Exercise instructions: Give the number of lines in the entries that contain "pink". State only the count.

Given information:
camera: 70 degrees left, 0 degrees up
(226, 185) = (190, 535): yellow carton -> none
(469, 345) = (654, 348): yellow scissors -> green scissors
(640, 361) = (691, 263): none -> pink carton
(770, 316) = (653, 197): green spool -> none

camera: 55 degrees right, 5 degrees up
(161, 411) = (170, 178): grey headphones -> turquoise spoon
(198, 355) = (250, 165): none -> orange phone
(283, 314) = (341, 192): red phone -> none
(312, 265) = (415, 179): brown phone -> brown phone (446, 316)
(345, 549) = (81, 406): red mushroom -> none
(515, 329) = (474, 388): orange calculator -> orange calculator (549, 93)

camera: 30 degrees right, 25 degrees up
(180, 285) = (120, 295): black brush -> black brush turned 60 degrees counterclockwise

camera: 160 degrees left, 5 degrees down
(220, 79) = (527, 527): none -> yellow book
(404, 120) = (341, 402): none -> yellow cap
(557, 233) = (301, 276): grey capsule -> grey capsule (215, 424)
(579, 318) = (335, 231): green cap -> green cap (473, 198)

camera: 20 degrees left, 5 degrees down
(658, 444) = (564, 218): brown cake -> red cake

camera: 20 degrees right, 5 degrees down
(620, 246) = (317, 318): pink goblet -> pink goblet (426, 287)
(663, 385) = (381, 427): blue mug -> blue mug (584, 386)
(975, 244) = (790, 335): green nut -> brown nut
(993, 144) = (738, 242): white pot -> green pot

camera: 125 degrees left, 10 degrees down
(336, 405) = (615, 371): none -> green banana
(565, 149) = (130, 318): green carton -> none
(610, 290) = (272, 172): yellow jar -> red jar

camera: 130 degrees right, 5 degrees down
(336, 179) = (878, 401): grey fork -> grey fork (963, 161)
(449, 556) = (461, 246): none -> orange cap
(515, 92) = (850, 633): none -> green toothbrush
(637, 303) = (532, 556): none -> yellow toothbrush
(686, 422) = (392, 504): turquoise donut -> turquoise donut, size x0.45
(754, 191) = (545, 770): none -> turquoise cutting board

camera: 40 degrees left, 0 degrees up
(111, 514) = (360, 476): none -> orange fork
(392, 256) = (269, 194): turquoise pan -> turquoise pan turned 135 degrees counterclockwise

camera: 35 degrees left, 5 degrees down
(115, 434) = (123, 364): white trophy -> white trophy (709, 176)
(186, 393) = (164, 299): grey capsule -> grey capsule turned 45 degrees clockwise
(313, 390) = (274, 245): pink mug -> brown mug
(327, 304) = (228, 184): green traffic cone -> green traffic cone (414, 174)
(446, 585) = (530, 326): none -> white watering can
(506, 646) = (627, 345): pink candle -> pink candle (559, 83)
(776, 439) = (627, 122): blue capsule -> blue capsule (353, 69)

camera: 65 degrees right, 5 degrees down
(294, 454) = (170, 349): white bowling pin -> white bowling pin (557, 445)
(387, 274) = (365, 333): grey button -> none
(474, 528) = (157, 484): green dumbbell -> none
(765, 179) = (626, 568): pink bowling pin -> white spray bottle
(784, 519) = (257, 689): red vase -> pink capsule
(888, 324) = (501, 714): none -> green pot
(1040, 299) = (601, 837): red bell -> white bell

Solved exercise: 6